STUDY MATERIAL:
§ §

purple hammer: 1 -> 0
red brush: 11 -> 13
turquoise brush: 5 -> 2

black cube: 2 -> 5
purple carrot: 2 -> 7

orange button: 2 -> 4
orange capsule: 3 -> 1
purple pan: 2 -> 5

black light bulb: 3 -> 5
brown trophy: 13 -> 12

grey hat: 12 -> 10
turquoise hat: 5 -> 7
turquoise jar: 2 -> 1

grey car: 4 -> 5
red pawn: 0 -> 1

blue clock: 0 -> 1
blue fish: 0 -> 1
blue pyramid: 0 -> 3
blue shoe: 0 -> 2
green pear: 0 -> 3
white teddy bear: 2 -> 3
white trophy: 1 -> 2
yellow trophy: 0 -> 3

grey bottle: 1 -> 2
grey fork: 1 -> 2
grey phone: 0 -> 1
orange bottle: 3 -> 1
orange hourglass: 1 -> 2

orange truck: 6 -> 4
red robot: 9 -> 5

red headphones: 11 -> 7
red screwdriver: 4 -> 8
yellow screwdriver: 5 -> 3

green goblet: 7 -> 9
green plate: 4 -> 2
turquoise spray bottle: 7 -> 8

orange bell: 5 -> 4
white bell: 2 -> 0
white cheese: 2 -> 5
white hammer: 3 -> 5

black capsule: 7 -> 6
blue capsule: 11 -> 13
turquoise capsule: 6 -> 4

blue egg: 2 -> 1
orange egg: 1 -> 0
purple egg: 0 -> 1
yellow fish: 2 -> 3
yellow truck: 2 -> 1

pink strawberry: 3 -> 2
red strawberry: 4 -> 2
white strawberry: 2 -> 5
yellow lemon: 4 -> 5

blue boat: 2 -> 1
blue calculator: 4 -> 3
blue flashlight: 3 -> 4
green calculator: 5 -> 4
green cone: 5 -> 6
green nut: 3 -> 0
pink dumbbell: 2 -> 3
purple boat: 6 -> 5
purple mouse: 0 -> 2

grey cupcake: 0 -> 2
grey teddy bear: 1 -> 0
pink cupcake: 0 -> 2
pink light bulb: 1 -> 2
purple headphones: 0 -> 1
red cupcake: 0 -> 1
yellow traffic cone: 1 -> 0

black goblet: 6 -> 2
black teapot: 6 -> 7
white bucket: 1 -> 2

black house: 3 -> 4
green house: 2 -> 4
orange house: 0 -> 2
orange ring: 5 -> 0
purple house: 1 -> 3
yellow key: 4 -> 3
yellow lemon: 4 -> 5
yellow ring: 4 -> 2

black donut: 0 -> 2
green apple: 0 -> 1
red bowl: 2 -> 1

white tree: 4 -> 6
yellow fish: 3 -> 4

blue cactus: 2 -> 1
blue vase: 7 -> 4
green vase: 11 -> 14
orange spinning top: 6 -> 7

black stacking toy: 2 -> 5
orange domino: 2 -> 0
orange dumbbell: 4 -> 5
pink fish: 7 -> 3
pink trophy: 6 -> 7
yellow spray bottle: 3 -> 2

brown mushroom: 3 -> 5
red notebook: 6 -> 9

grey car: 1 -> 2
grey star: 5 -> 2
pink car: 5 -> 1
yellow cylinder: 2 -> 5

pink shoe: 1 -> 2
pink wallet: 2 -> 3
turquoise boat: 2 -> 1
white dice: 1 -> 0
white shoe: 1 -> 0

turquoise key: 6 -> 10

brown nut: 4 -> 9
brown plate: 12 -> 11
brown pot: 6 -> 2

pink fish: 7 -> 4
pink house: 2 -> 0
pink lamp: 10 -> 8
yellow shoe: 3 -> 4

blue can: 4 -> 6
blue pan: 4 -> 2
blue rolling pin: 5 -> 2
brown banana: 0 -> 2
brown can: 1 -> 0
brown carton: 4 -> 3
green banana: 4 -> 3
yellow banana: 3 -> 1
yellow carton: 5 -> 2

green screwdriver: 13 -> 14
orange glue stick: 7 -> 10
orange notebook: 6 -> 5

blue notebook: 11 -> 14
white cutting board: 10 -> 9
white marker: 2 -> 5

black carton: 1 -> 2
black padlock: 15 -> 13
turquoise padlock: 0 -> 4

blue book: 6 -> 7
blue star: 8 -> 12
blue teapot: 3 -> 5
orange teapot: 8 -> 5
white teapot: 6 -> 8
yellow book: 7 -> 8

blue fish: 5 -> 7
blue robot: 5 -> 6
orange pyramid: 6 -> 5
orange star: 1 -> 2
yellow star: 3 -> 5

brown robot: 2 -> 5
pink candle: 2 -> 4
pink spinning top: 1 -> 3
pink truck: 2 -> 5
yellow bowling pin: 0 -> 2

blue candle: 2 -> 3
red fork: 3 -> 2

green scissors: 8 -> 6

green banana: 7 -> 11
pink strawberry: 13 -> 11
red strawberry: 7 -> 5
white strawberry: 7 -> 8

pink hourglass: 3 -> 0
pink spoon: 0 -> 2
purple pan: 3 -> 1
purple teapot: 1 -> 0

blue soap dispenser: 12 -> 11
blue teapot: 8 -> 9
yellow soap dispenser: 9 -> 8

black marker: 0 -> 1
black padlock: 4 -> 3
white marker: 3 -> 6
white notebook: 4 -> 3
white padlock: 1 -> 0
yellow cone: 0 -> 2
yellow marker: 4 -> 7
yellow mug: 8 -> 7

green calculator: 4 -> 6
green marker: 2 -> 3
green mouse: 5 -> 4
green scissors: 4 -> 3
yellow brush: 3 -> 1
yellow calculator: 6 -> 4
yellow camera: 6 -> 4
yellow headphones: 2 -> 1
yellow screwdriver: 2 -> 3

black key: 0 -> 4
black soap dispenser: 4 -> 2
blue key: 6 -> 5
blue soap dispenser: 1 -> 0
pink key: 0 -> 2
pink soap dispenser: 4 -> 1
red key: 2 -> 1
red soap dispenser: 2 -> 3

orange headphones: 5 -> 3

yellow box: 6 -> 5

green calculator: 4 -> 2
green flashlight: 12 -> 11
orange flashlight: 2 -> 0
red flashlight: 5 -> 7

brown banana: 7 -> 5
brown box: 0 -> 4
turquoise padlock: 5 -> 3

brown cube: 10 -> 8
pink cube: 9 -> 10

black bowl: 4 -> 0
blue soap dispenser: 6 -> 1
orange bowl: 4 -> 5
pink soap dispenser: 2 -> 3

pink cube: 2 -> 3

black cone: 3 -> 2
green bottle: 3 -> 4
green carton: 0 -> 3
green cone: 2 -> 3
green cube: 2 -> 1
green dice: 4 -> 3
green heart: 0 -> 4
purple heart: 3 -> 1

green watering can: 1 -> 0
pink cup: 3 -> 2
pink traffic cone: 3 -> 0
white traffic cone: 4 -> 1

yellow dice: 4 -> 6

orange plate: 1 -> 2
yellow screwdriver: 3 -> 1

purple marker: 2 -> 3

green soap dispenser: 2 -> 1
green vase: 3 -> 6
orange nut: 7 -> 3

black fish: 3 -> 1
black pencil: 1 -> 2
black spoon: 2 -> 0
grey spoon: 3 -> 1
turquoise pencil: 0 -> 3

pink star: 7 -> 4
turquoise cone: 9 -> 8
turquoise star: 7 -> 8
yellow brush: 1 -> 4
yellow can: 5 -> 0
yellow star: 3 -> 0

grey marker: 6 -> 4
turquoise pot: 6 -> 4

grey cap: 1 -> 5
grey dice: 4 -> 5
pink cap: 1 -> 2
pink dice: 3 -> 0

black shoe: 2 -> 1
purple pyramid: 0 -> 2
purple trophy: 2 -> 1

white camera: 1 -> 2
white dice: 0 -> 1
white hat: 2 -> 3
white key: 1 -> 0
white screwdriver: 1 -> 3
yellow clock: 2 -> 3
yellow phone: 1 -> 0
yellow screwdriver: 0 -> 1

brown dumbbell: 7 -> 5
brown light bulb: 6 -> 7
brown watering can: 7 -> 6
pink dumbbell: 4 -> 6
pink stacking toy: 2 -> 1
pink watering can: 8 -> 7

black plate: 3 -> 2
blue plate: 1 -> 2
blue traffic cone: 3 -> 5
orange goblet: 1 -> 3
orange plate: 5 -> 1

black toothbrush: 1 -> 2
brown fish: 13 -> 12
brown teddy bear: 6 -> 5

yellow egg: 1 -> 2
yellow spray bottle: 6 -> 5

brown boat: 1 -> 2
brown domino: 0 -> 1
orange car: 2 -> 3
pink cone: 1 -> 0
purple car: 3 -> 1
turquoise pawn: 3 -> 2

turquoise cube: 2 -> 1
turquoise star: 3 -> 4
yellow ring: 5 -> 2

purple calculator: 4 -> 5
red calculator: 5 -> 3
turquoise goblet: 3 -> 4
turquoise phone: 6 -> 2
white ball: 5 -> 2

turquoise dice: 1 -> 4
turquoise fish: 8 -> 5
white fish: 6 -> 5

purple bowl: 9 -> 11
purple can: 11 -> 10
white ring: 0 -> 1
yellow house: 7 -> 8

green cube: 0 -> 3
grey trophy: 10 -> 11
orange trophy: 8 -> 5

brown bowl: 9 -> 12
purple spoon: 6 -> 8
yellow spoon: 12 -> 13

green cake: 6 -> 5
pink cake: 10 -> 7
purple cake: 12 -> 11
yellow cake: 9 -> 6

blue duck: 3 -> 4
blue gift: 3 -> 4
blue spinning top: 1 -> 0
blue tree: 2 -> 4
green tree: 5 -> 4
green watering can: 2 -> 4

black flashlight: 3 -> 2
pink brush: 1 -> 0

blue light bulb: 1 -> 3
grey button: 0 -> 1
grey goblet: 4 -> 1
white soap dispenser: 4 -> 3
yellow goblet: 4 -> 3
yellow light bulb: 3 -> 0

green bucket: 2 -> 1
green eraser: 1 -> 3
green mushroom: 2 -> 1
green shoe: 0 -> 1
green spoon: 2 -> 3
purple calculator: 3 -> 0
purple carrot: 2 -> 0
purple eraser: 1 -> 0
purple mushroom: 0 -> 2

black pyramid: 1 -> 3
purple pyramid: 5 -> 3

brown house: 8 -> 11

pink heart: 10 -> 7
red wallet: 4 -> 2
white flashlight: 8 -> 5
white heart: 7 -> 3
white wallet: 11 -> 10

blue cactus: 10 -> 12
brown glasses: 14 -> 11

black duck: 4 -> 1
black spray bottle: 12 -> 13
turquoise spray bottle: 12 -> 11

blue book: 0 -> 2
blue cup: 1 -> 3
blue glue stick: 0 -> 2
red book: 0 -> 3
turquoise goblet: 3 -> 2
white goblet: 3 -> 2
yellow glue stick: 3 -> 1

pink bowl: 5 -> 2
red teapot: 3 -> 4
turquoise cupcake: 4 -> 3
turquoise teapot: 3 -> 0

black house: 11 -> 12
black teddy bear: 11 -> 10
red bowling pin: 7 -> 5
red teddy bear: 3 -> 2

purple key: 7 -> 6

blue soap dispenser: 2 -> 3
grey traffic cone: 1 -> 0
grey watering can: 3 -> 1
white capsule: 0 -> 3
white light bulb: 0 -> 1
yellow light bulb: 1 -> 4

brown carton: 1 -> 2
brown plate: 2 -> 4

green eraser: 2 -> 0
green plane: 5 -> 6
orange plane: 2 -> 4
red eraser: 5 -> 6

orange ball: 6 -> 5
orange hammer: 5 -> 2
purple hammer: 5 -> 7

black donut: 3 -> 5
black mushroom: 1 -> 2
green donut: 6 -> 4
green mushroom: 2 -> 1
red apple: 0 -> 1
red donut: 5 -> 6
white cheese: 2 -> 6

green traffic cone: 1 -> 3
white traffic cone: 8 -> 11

§ §

WORK TO BE COMPLETED: Look over the material and return every line where the word "bottle" is found.

TASK SOLUTION:
grey bottle: 1 -> 2
orange bottle: 3 -> 1
turquoise spray bottle: 7 -> 8
yellow spray bottle: 3 -> 2
green bottle: 3 -> 4
yellow spray bottle: 6 -> 5
black spray bottle: 12 -> 13
turquoise spray bottle: 12 -> 11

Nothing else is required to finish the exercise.